PROBLEM STATEMENT:
Where a line contains "red brick L6:L7", start there and write out that line and each one after it, word for word, through the final line of the entries; add nothing else.

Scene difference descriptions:
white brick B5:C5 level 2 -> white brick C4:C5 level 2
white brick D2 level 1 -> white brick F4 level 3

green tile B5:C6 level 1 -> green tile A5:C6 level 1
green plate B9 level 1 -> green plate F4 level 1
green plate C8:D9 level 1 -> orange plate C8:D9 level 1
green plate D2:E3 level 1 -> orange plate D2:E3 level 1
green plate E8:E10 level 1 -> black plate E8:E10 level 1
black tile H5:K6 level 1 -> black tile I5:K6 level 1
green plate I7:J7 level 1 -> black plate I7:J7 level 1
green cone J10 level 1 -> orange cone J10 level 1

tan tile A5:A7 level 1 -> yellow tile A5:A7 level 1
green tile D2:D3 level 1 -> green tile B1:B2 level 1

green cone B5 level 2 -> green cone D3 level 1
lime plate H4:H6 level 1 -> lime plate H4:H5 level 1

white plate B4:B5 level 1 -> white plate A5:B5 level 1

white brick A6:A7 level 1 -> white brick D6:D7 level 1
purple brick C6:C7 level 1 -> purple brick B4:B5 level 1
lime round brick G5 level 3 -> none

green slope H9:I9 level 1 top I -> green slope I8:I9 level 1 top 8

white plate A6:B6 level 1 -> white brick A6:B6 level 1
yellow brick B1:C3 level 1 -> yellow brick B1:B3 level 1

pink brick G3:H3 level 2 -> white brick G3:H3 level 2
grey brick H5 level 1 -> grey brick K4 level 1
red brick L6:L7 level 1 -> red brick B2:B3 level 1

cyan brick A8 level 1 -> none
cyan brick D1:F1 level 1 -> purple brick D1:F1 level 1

FINISHED EXERCISE:
red brick L6:L7 level 1 -> red brick B2:B3 level 1

cyan brick A8 level 1 -> none
cyan brick D1:F1 level 1 -> purple brick D1:F1 level 1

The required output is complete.